__Data extract__:
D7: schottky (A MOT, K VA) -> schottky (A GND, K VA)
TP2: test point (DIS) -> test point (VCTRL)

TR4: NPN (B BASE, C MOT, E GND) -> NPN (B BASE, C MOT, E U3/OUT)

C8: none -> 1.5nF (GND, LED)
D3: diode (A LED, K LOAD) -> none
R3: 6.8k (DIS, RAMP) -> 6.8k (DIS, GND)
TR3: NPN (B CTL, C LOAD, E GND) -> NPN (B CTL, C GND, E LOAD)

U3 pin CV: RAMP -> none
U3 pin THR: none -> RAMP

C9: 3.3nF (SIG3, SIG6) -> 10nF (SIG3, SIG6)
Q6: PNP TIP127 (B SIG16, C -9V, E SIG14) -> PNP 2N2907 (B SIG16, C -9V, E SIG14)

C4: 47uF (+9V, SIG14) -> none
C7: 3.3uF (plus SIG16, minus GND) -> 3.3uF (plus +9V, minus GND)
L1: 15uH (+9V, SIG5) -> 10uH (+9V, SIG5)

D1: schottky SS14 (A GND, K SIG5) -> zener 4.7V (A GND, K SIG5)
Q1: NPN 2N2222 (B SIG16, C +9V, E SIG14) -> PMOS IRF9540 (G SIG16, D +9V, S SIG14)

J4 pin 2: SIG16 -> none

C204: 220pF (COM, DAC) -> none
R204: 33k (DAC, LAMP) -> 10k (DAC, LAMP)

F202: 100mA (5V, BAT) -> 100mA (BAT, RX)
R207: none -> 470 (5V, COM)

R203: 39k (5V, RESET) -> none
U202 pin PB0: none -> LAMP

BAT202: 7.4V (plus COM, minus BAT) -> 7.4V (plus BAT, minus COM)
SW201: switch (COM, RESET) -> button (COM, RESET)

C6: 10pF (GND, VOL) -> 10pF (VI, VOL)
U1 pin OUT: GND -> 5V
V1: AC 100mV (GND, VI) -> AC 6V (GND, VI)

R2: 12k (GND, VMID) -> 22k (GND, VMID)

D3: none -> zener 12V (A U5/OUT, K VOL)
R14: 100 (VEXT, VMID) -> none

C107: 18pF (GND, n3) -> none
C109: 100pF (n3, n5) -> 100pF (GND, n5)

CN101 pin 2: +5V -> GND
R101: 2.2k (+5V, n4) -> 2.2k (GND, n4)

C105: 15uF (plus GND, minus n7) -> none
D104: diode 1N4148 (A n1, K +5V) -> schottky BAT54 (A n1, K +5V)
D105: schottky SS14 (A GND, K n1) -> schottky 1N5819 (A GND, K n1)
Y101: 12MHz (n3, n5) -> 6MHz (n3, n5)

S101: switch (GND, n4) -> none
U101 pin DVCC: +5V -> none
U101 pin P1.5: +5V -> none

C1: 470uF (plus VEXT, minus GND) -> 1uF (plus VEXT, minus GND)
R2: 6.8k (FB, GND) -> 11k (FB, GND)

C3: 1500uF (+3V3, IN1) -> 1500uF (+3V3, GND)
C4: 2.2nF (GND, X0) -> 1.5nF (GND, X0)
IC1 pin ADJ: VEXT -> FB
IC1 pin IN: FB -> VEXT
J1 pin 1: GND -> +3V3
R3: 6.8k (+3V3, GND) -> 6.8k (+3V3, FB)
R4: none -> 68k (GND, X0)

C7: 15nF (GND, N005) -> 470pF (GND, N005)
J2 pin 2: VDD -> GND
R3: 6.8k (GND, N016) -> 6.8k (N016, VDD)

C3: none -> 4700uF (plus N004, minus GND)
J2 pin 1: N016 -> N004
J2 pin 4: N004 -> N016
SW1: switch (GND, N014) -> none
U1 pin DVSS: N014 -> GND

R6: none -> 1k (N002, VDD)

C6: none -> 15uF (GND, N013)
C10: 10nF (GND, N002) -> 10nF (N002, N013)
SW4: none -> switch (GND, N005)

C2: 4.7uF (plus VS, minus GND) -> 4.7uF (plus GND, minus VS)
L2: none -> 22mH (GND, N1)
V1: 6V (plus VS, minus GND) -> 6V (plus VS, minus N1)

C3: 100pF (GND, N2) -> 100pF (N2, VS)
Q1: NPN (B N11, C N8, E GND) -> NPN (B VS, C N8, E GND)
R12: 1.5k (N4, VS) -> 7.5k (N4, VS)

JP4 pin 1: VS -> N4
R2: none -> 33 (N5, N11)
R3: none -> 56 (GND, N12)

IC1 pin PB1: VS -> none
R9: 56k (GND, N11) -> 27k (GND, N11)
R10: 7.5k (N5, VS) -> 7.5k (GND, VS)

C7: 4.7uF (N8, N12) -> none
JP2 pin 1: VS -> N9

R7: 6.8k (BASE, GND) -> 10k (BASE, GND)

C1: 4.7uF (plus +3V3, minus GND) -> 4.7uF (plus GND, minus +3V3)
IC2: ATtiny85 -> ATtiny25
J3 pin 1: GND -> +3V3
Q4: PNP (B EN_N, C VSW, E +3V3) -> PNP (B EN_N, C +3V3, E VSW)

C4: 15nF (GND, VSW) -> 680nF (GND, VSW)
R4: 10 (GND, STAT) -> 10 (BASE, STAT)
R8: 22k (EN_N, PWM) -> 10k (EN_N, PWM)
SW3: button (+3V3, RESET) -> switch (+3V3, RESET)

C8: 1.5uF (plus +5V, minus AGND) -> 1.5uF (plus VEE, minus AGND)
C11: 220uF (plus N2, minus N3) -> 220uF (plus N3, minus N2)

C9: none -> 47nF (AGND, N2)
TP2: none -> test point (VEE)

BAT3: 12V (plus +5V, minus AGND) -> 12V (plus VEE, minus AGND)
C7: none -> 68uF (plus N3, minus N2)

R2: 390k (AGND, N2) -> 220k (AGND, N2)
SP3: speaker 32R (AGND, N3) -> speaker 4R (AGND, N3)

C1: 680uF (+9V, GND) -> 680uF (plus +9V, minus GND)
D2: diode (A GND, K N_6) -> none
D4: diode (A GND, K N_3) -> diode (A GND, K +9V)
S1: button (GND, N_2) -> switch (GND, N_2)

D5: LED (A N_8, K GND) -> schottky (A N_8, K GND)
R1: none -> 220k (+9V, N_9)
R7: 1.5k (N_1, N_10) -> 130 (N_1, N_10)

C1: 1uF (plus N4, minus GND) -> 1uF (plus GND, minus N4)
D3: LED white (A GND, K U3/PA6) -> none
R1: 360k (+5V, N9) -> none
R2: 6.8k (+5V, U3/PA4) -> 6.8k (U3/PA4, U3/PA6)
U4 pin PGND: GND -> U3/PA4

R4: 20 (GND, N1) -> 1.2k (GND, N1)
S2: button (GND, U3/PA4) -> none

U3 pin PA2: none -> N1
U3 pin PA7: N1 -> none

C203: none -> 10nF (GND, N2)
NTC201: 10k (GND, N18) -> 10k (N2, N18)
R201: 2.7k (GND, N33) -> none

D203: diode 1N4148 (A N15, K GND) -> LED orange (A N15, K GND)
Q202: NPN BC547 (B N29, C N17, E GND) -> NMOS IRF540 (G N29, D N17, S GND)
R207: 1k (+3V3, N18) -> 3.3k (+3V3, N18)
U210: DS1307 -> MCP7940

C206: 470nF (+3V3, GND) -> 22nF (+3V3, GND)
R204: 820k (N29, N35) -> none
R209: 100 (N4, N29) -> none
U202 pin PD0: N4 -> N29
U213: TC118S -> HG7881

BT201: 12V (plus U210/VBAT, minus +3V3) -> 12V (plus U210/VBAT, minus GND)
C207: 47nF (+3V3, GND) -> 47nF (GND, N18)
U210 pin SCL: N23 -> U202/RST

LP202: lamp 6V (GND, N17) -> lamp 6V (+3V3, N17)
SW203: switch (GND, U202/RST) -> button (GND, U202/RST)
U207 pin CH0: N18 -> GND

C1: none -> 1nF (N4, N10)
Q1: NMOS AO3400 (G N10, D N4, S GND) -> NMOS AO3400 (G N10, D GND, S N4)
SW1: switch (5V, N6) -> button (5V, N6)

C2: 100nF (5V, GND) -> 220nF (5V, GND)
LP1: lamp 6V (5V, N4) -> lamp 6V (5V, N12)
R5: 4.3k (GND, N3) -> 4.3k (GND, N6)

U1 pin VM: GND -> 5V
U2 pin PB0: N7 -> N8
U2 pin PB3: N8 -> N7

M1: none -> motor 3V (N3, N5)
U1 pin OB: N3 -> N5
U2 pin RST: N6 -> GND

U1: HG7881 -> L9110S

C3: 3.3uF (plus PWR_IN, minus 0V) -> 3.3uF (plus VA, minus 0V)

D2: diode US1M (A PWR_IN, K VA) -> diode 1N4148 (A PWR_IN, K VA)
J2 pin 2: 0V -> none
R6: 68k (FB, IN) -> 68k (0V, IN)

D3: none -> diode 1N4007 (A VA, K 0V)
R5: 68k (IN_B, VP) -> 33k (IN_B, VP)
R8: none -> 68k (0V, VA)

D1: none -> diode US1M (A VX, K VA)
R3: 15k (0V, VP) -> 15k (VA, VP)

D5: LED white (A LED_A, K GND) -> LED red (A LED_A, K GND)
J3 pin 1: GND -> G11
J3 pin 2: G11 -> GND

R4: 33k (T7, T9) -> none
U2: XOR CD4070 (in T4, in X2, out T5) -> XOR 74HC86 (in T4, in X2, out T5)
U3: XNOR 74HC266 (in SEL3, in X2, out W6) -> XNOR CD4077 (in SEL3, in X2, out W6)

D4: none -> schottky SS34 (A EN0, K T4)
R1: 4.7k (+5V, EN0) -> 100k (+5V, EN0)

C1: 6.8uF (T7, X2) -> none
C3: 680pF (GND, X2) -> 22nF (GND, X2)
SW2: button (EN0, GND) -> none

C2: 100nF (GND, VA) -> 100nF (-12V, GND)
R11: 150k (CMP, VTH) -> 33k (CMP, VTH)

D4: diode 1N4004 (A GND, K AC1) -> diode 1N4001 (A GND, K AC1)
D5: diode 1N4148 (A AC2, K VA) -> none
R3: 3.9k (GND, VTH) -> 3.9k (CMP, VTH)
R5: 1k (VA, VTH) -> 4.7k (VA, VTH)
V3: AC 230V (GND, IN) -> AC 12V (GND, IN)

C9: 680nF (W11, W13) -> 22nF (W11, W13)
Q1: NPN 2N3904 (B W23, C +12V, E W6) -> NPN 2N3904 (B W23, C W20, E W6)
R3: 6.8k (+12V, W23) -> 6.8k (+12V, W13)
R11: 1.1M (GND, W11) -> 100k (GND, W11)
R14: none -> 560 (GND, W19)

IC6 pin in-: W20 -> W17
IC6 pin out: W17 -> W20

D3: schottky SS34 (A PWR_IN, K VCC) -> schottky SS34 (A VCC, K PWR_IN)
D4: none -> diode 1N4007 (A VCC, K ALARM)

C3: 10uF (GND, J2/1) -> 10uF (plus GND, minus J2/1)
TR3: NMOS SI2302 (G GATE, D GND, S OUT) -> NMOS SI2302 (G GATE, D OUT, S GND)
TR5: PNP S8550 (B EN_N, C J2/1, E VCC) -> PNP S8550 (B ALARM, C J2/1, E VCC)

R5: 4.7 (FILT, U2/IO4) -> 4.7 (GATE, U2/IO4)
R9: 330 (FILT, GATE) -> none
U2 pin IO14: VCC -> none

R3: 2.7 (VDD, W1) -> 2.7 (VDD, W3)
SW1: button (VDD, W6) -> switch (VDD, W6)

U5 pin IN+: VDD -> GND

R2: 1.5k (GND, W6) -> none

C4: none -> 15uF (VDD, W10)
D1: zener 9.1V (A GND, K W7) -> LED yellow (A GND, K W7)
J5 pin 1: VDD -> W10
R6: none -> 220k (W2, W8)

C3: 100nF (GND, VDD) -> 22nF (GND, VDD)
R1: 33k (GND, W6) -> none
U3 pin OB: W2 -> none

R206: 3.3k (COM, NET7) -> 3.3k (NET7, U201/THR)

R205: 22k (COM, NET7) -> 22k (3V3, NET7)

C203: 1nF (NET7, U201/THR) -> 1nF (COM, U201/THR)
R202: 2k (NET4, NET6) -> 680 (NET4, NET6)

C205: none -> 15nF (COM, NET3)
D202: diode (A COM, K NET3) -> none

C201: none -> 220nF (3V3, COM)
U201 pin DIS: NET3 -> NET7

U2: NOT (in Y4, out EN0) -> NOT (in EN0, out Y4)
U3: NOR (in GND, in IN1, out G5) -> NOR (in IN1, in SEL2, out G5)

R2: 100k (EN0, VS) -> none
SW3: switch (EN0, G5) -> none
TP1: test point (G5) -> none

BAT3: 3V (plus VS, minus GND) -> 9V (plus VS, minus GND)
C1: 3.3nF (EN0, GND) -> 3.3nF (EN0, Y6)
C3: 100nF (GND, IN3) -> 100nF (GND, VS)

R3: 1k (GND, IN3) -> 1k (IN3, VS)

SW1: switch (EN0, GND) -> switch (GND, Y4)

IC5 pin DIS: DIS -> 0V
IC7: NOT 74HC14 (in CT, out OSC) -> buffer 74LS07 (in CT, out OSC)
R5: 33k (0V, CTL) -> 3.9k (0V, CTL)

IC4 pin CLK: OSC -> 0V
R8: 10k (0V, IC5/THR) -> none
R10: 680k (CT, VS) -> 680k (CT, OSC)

__What is expected__: Everything above from the line with "LP1: lamp 6V (5V, N4) -> lamp 6V (5V, N12)" to the line with "C3: 3.3uF (plus", both included, must be repeated exactly, and nothing outside that range.

__Task output__:
LP1: lamp 6V (5V, N4) -> lamp 6V (5V, N12)
R5: 4.3k (GND, N3) -> 4.3k (GND, N6)

U1 pin VM: GND -> 5V
U2 pin PB0: N7 -> N8
U2 pin PB3: N8 -> N7

M1: none -> motor 3V (N3, N5)
U1 pin OB: N3 -> N5
U2 pin RST: N6 -> GND

U1: HG7881 -> L9110S

C3: 3.3uF (plus PWR_IN, minus 0V) -> 3.3uF (plus VA, minus 0V)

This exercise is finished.